=== Section Start ===
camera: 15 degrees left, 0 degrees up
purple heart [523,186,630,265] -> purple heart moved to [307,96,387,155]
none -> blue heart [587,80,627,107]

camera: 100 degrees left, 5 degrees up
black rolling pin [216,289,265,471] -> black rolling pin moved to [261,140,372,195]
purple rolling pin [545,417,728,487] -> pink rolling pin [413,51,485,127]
=== Section End ===
=== Section Start ===
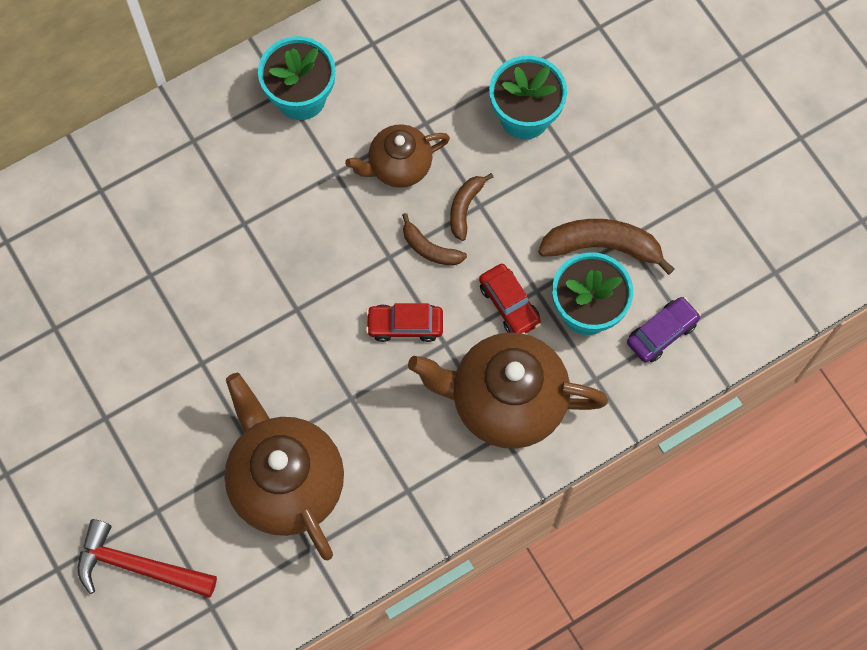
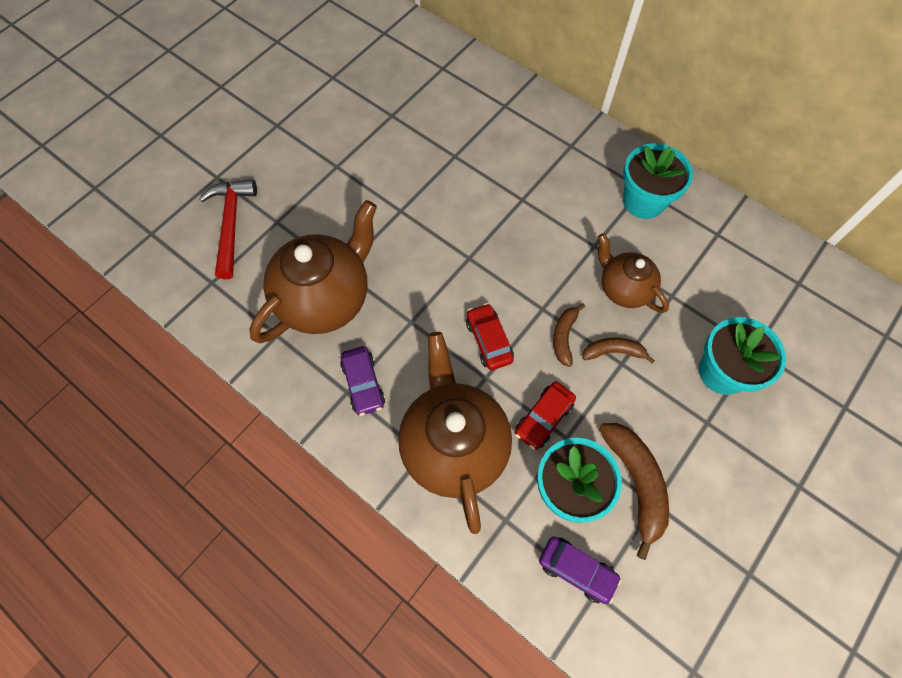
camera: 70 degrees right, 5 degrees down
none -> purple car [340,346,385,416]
=== Section End ===
== WHAT YOU HAVE TO DO ==
Set down, unchanged, only those lines above that fall between the line with "purple heart [523,186,630,265]" and the line with "purple rolling pin", the two end lines included.

== EXPECTED ANSWER ==
purple heart [523,186,630,265] -> purple heart moved to [307,96,387,155]
none -> blue heart [587,80,627,107]

camera: 100 degrees left, 5 degrees up
black rolling pin [216,289,265,471] -> black rolling pin moved to [261,140,372,195]
purple rolling pin [545,417,728,487] -> pink rolling pin [413,51,485,127]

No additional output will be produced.